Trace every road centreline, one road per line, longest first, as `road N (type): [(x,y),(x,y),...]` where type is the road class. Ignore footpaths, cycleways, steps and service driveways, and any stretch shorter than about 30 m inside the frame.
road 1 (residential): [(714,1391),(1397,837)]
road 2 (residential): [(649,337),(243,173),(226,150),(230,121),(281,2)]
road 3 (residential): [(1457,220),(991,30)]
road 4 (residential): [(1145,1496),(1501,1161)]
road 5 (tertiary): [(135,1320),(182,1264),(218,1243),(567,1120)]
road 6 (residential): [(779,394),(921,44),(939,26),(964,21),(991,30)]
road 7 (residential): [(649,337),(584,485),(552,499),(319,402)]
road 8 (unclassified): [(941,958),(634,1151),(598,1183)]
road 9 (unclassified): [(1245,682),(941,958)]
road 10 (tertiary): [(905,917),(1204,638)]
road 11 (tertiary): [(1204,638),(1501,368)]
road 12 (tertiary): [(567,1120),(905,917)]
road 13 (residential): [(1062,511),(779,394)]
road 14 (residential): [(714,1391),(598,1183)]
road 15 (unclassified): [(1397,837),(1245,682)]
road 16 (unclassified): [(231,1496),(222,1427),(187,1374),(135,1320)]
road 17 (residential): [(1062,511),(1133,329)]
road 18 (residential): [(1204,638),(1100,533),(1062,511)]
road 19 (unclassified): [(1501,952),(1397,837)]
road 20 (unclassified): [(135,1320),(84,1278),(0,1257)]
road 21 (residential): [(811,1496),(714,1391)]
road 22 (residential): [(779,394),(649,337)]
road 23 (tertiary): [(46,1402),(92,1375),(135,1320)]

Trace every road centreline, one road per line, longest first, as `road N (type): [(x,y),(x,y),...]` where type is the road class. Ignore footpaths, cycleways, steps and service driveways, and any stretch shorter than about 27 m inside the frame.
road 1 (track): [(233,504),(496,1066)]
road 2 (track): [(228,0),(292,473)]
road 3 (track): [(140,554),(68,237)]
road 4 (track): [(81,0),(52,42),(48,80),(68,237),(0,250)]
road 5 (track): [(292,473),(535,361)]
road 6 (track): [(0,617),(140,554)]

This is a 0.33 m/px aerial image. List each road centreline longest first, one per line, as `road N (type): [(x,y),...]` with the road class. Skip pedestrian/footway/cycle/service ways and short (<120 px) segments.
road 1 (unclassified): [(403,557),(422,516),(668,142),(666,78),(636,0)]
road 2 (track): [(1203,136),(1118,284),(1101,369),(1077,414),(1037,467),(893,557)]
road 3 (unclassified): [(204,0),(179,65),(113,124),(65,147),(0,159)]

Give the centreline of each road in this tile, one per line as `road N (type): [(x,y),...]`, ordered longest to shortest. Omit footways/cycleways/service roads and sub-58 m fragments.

Exercise objective:
Every line, from the one holding "This is a 0.33" through the last line of the material above, should be transcribed exactly, and no line outside that range.

Result of this task:
This is a 0.33 m/px aerial image. List each road centreline longest first, one per line, as `road N (type): [(x,y),...]` with the road class. Skip pedestrian/footway/cycle/service ways and short (<120 px) segments.
road 1 (unclassified): [(403,557),(422,516),(668,142),(666,78),(636,0)]
road 2 (track): [(1203,136),(1118,284),(1101,369),(1077,414),(1037,467),(893,557)]
road 3 (unclassified): [(204,0),(179,65),(113,124),(65,147),(0,159)]

Give the centreline of each road in this tile, one per line as `road N (type): [(x,y),...]`, ordered longest to shortest. Omit footways/cycleways/service roads and sub-58 m fragments.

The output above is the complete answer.